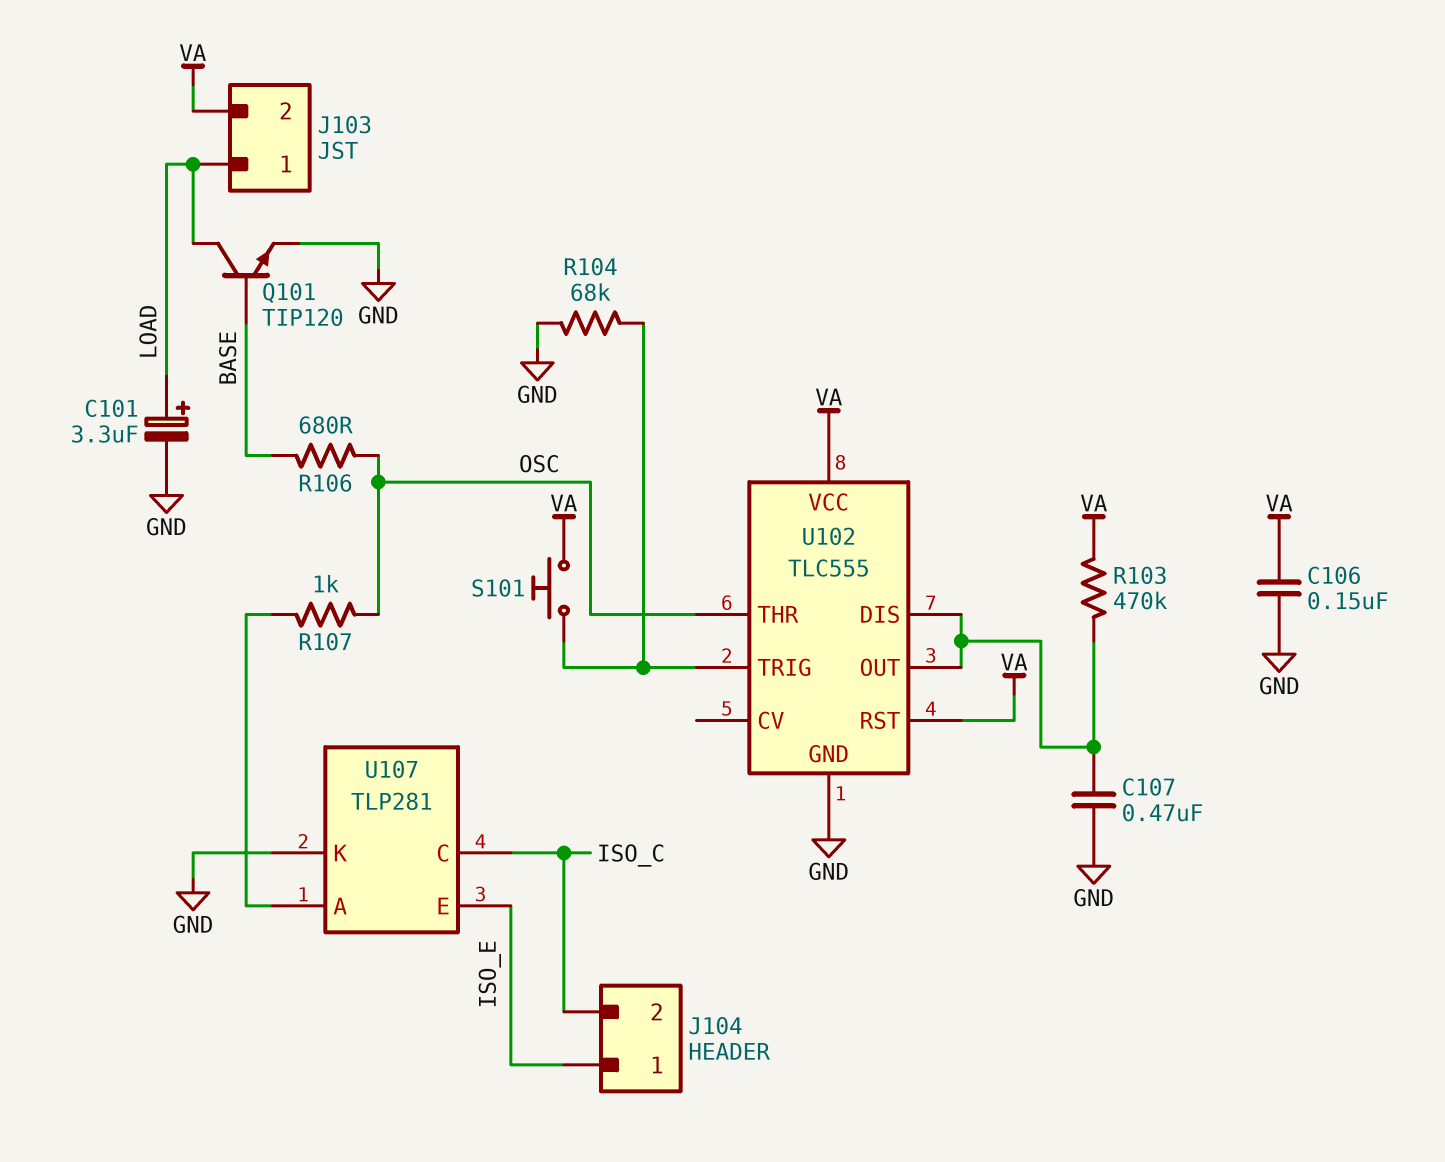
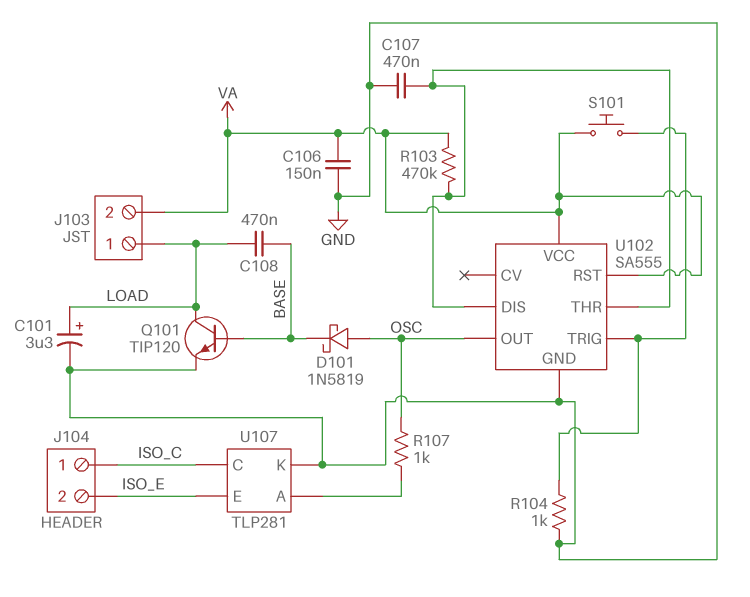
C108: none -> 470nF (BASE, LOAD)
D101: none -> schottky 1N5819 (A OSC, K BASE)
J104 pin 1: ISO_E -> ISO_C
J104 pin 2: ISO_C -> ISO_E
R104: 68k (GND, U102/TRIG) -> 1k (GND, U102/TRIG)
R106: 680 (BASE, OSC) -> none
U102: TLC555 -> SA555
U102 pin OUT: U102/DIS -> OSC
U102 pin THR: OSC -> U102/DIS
# # #
[Work item]
Copy out every line of the listing that includes the string "BASE".

[Written answer]
C108: none -> 470nF (BASE, LOAD)
D101: none -> schottky 1N5819 (A OSC, K BASE)
R106: 680 (BASE, OSC) -> none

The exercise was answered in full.